TASK DETAILS — Lines to return, exactly: from the line with "(311, 337) = (506, 197): black jar -> none" to the line with "(469, 129) = (587, 427): purple" in the entries below, both included.

[Scene image comparisons]
>>>

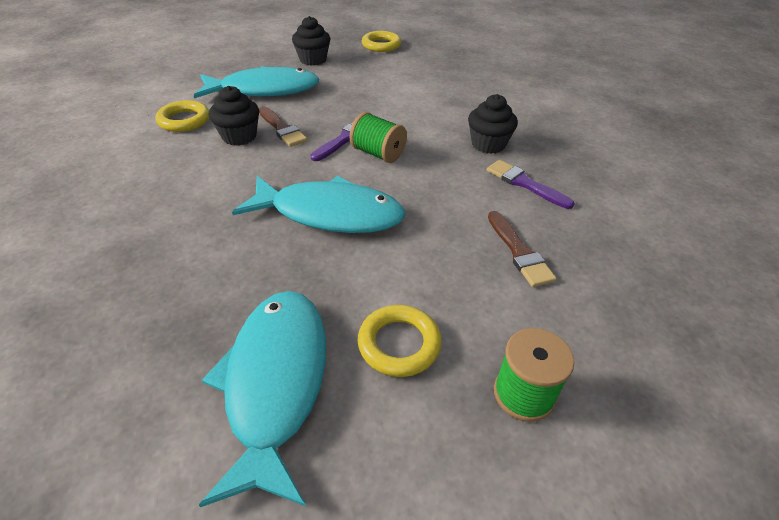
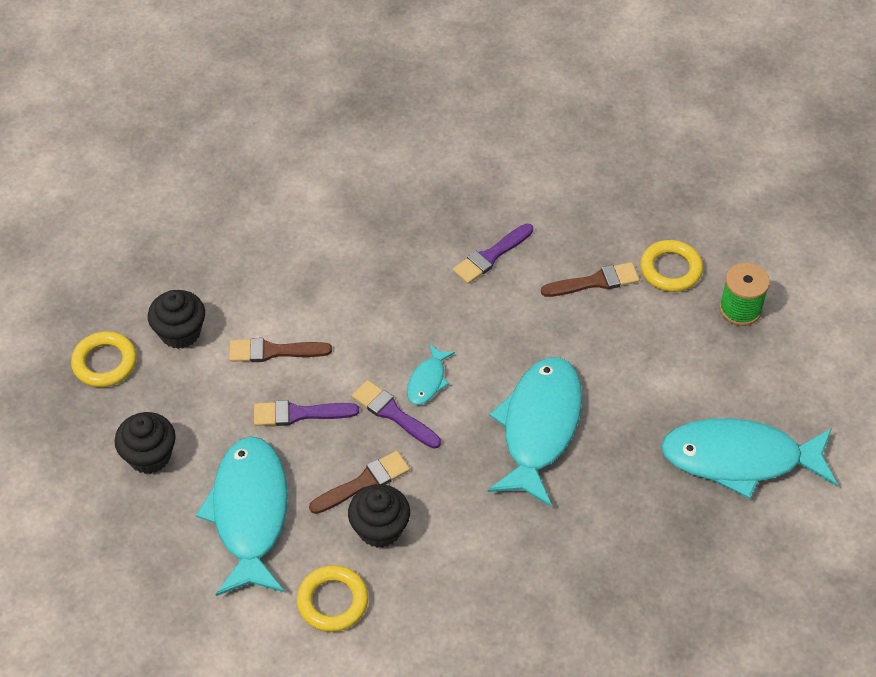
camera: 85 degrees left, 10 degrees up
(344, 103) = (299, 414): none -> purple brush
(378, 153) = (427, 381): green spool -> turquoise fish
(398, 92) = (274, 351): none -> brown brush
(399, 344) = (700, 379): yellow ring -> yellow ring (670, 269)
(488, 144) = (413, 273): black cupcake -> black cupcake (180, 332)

<<<
>>>

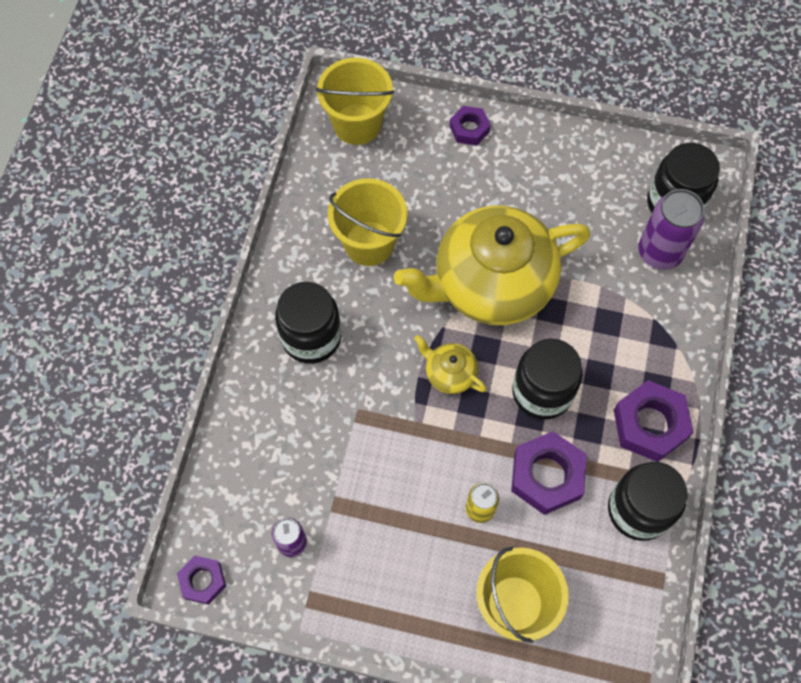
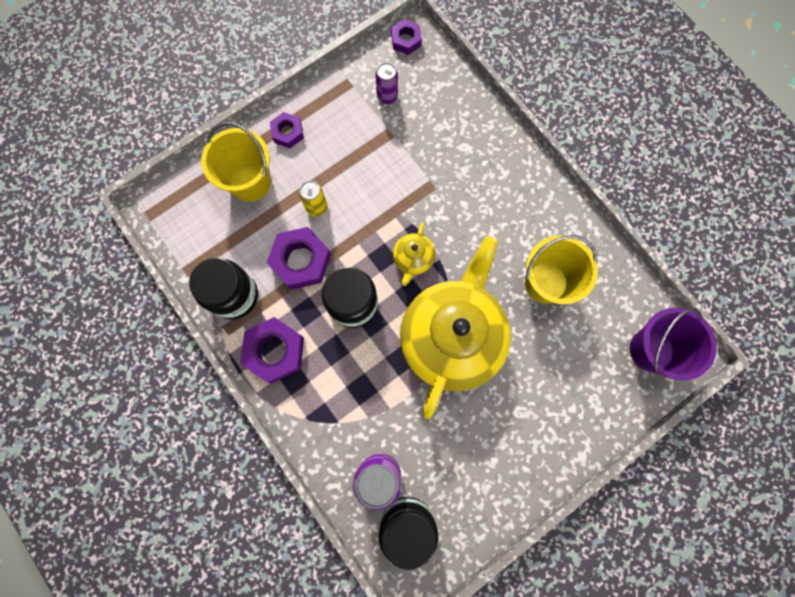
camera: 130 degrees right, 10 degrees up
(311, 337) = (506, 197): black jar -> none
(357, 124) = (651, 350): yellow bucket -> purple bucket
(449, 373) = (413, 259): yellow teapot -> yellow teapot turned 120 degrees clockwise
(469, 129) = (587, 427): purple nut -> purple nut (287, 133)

<<<

SOLUTION BELOW —
(311, 337) = (506, 197): black jar -> none
(357, 124) = (651, 350): yellow bucket -> purple bucket
(449, 373) = (413, 259): yellow teapot -> yellow teapot turned 120 degrees clockwise
(469, 129) = (587, 427): purple nut -> purple nut (287, 133)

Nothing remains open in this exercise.